### What is expected
Transcribe, word for word, all of the entries below, and exclude any pictures from the copy.

### Records provided
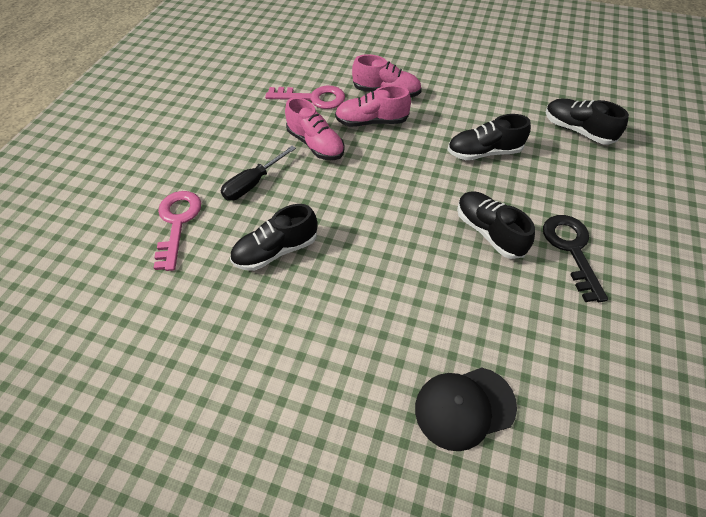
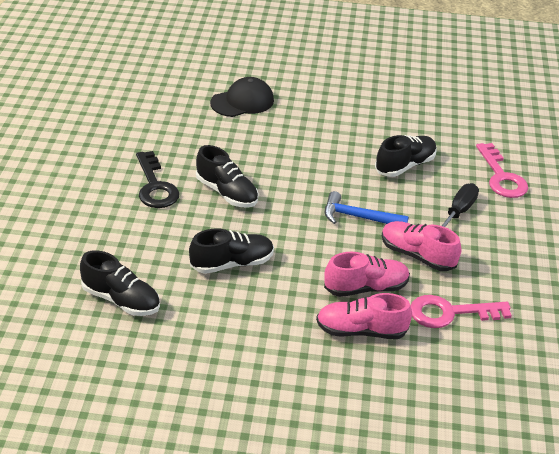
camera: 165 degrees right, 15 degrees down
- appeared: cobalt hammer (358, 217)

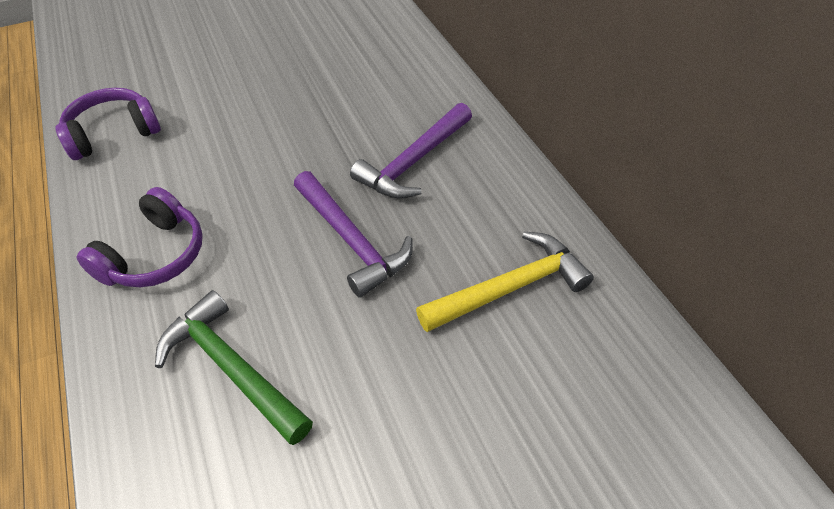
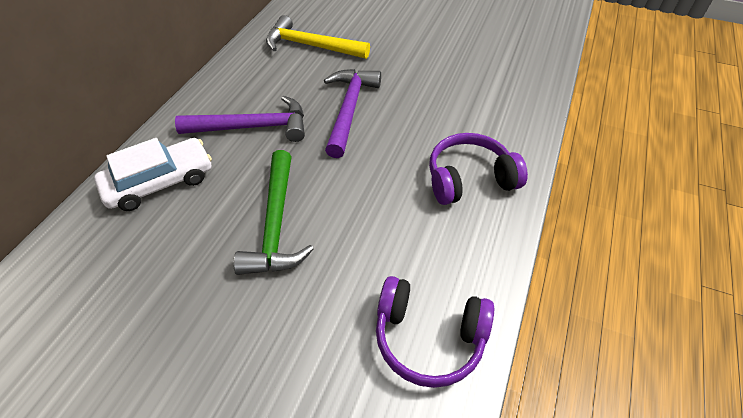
camera: 135 degrees left, 0 degrees up
- relocated: leaf-green hammer (232, 368) to (276, 224)
- appeared: snow-white toy car (160, 182)

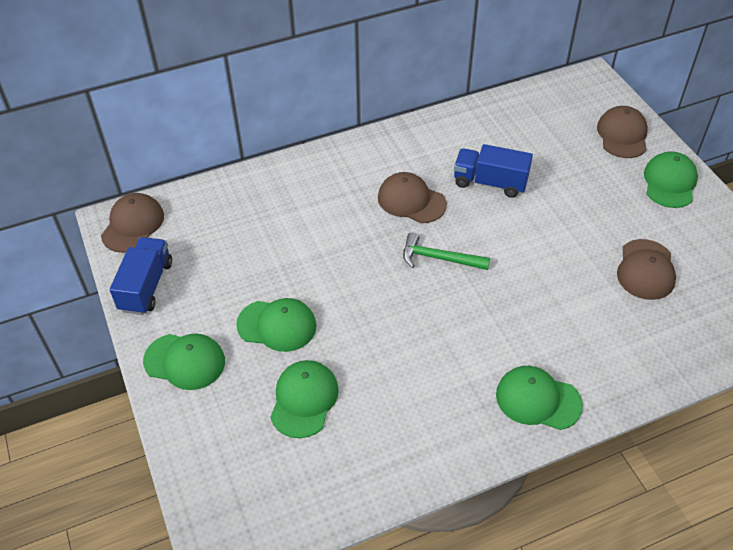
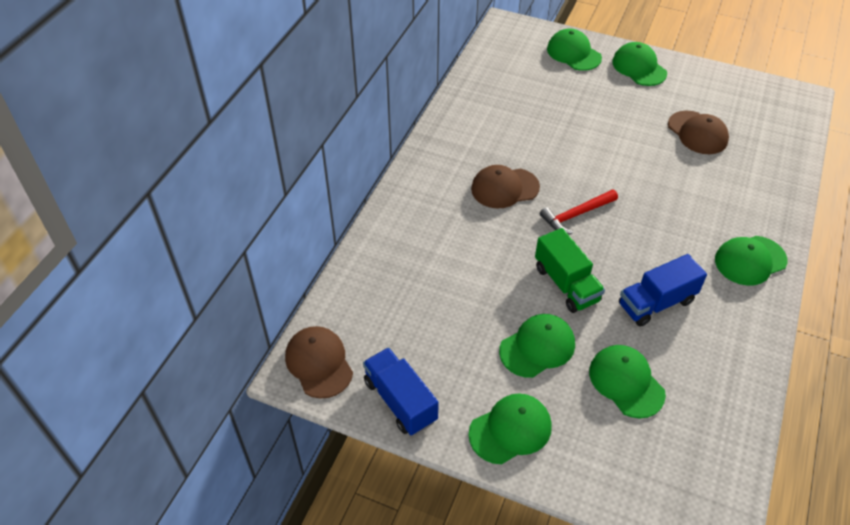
camera: 45 degrees left, 0 degrees up
- colour: russet peaked cap (622, 135) to leaf-green peaked cap (573, 53)
- relocated: cobalt toy truck (490, 182) to (656, 303)
- colour: leaf-green hammer (438, 258) to scarlet hammer (575, 215)
- appeared: leaf-green toy truck (566, 284)

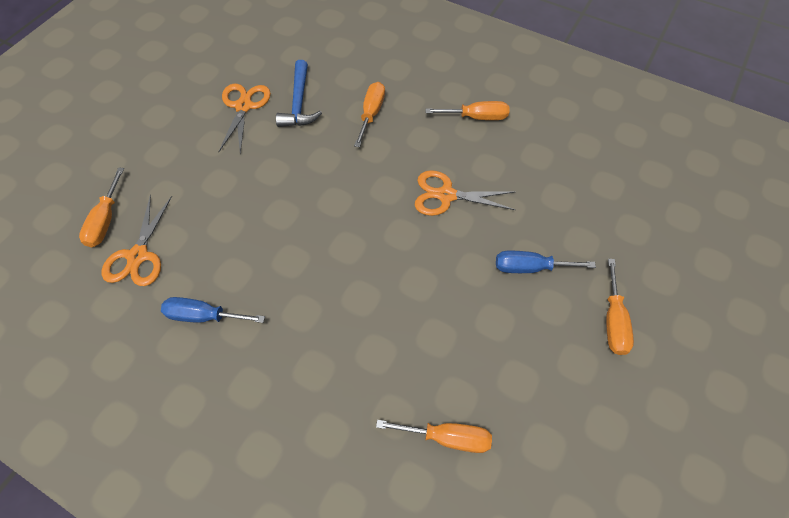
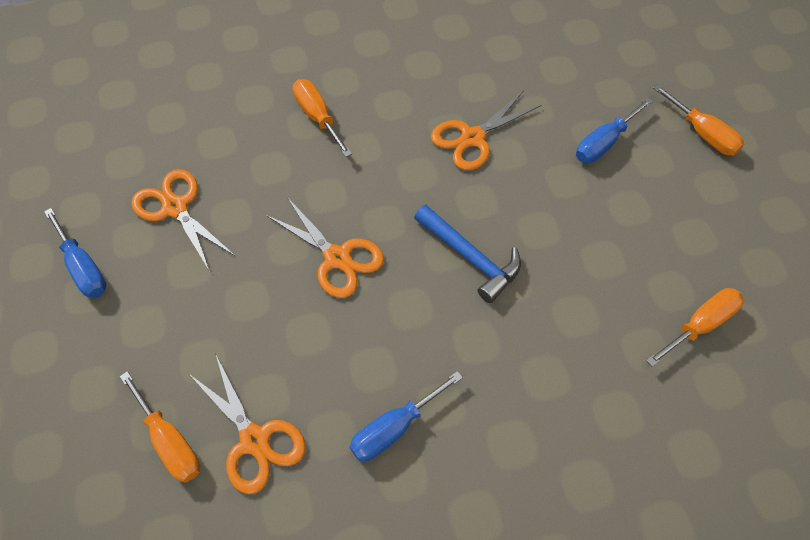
camera: 45 degrees left, 0 degrees up
- relocated: cobalt hammer (299, 103) to (471, 257)
- missing: bright orange flat screwdriver (476, 117)
- appeared: bright orange pair of scissors (337, 258)
- appeared: cobalt flat screwdriver (83, 268)

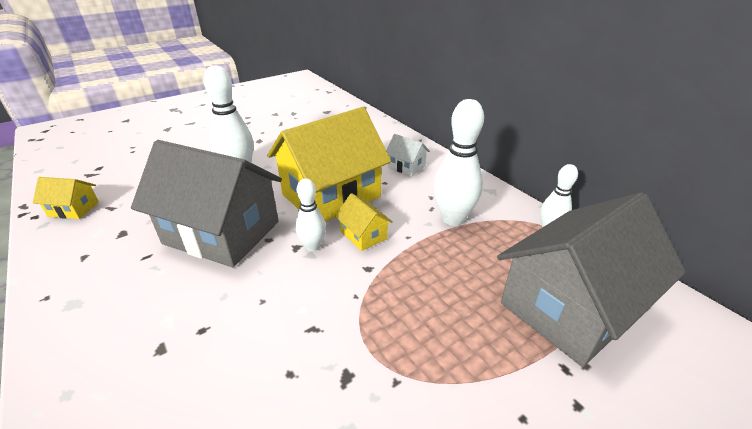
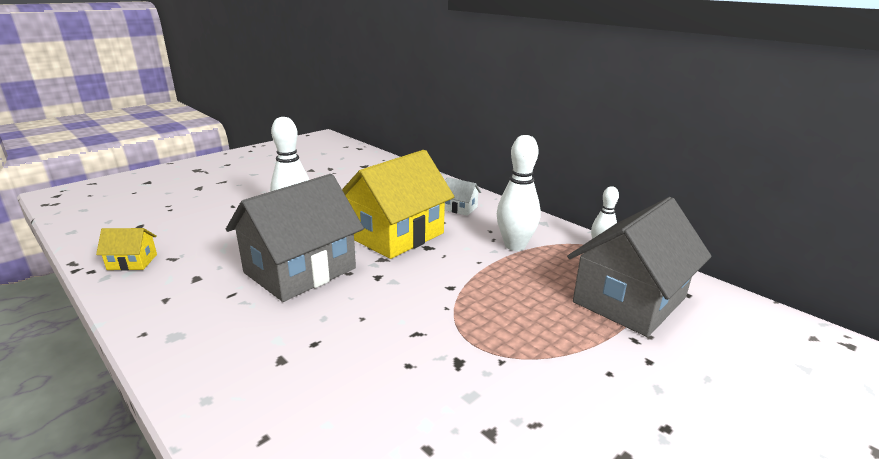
camera: 10 degrees left, 10 degrees down
- spun: gray cottage (222, 232) = (300, 270) 60 degrees counterclockwise
- missing: snow-white bowling pin (313, 246)
- missing: bright yellow cottage (363, 235)

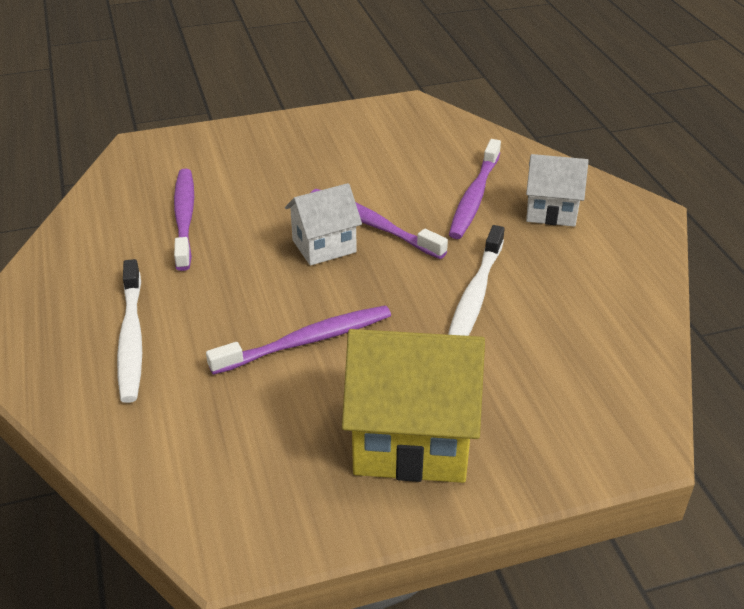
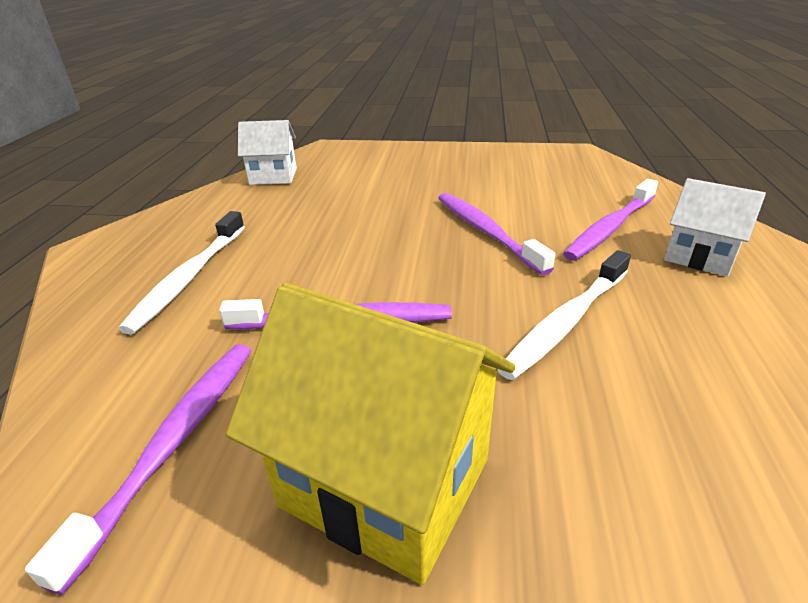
camera: 25 degrees right, 5 degrees down
- relocated: royal purple dental brush (184, 218) to (173, 444)
- relocated: snow-white cottage (324, 246) to (273, 176)

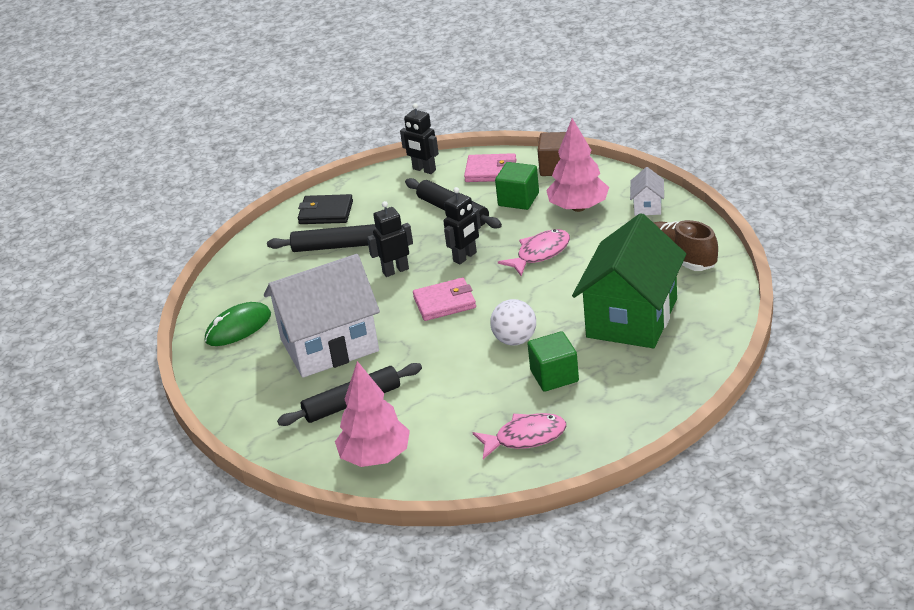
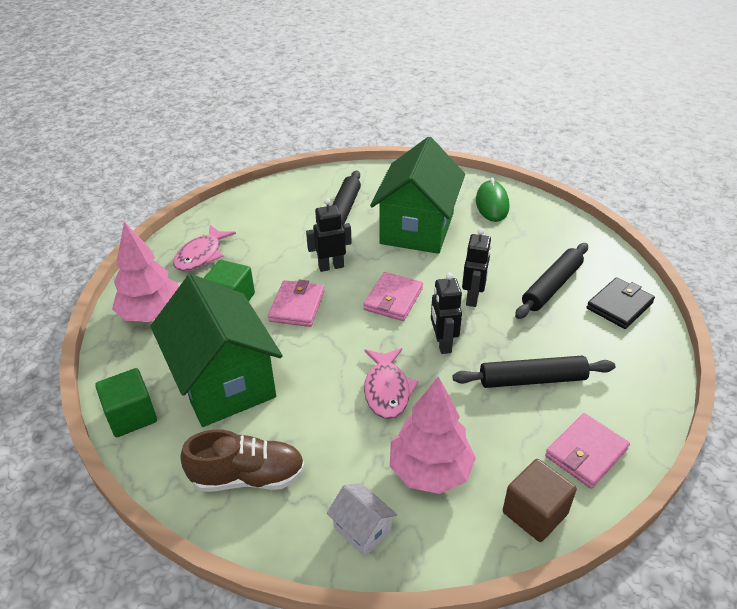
camera: 125 degrees right, 5 degrees up
- relocated: jet-black robot figure (424, 170) to (331, 266)
- relocated: leaf-green cube (518, 199) to (131, 416)
- colour: snow-white cottage (329, 345) to leaf-green cottage (417, 228)
- exchanged: snow-white ball (515, 340) to rosy wallet (297, 306)
- relocated: rosy toy tree (375, 457) to (152, 314)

### Answer area
camera: 165 degrees right, 15 degrees down
- appeared: cobalt hammer (358, 217)

camera: 135 degrees left, 0 degrees up
- relocated: leaf-green hammer (232, 368) to (276, 224)
- appeared: snow-white toy car (160, 182)

camera: 45 degrees left, 0 degrees up
- colour: russet peaked cap (622, 135) to leaf-green peaked cap (573, 53)
- relocated: cobalt toy truck (490, 182) to (656, 303)
- colour: leaf-green hammer (438, 258) to scarlet hammer (575, 215)
- appeared: leaf-green toy truck (566, 284)

camera: 45 degrees left, 0 degrees up
- relocated: cobalt hammer (299, 103) to (471, 257)
- missing: bright orange flat screwdriver (476, 117)
- appeared: bright orange pair of scissors (337, 258)
- appeared: cobalt flat screwdriver (83, 268)

camera: 10 degrees left, 10 degrees down
- spun: gray cottage (222, 232) = (300, 270) 60 degrees counterclockwise
- missing: snow-white bowling pin (313, 246)
- missing: bright yellow cottage (363, 235)

camera: 25 degrees right, 5 degrees down
- relocated: royal purple dental brush (184, 218) to (173, 444)
- relocated: snow-white cottage (324, 246) to (273, 176)

camera: 125 degrees right, 5 degrees up
- relocated: jet-black robot figure (424, 170) to (331, 266)
- relocated: leaf-green cube (518, 199) to (131, 416)
- colour: snow-white cottage (329, 345) to leaf-green cottage (417, 228)
- exchanged: snow-white ball (515, 340) to rosy wallet (297, 306)
- relocated: rosy toy tree (375, 457) to (152, 314)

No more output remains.